> [Task objective] Return the data below exactly, stopping after the line with "none -> green 1x1 brick [406,466,477,562]".

> [Data]
--

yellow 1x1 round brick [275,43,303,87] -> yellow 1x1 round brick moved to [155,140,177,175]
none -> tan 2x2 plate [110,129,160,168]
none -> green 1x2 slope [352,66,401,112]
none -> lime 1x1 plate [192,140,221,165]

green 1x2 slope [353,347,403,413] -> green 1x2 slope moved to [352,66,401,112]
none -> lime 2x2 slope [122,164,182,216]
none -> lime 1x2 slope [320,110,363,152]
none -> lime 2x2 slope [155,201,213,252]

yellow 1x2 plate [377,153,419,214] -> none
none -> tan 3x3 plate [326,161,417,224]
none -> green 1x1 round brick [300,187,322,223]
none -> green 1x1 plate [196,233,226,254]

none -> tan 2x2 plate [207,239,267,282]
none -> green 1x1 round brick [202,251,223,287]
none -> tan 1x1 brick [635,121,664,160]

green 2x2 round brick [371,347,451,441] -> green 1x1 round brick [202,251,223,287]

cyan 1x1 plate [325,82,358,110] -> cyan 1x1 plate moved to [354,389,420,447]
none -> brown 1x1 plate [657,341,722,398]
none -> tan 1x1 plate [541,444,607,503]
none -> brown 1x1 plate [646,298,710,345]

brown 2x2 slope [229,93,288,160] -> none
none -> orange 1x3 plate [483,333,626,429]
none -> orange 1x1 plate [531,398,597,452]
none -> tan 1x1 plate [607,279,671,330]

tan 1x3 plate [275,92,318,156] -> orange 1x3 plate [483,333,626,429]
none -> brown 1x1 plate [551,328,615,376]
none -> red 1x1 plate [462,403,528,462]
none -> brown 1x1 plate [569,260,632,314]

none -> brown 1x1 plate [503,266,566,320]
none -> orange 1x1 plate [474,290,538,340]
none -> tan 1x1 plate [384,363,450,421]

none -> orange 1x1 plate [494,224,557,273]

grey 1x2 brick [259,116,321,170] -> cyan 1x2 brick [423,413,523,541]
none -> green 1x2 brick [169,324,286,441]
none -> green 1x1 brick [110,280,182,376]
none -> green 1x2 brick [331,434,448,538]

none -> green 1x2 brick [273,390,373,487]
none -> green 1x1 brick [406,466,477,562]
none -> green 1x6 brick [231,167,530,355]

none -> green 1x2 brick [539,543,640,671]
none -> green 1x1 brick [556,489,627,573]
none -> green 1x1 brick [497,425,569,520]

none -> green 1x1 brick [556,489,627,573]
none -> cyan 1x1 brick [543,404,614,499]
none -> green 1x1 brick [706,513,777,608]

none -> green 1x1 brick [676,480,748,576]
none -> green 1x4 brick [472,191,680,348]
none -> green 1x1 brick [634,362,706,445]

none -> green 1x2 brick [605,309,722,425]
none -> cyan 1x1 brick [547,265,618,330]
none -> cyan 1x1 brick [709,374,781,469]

--

> [Exercise answer]
yellow 1x1 round brick [275,43,303,87] -> yellow 1x1 round brick moved to [155,140,177,175]
none -> tan 2x2 plate [110,129,160,168]
none -> green 1x2 slope [352,66,401,112]
none -> lime 1x1 plate [192,140,221,165]

green 1x2 slope [353,347,403,413] -> green 1x2 slope moved to [352,66,401,112]
none -> lime 2x2 slope [122,164,182,216]
none -> lime 1x2 slope [320,110,363,152]
none -> lime 2x2 slope [155,201,213,252]

yellow 1x2 plate [377,153,419,214] -> none
none -> tan 3x3 plate [326,161,417,224]
none -> green 1x1 round brick [300,187,322,223]
none -> green 1x1 plate [196,233,226,254]

none -> tan 2x2 plate [207,239,267,282]
none -> green 1x1 round brick [202,251,223,287]
none -> tan 1x1 brick [635,121,664,160]

green 2x2 round brick [371,347,451,441] -> green 1x1 round brick [202,251,223,287]

cyan 1x1 plate [325,82,358,110] -> cyan 1x1 plate moved to [354,389,420,447]
none -> brown 1x1 plate [657,341,722,398]
none -> tan 1x1 plate [541,444,607,503]
none -> brown 1x1 plate [646,298,710,345]

brown 2x2 slope [229,93,288,160] -> none
none -> orange 1x3 plate [483,333,626,429]
none -> orange 1x1 plate [531,398,597,452]
none -> tan 1x1 plate [607,279,671,330]

tan 1x3 plate [275,92,318,156] -> orange 1x3 plate [483,333,626,429]
none -> brown 1x1 plate [551,328,615,376]
none -> red 1x1 plate [462,403,528,462]
none -> brown 1x1 plate [569,260,632,314]

none -> brown 1x1 plate [503,266,566,320]
none -> orange 1x1 plate [474,290,538,340]
none -> tan 1x1 plate [384,363,450,421]

none -> orange 1x1 plate [494,224,557,273]

grey 1x2 brick [259,116,321,170] -> cyan 1x2 brick [423,413,523,541]
none -> green 1x2 brick [169,324,286,441]
none -> green 1x1 brick [110,280,182,376]
none -> green 1x2 brick [331,434,448,538]

none -> green 1x2 brick [273,390,373,487]
none -> green 1x1 brick [406,466,477,562]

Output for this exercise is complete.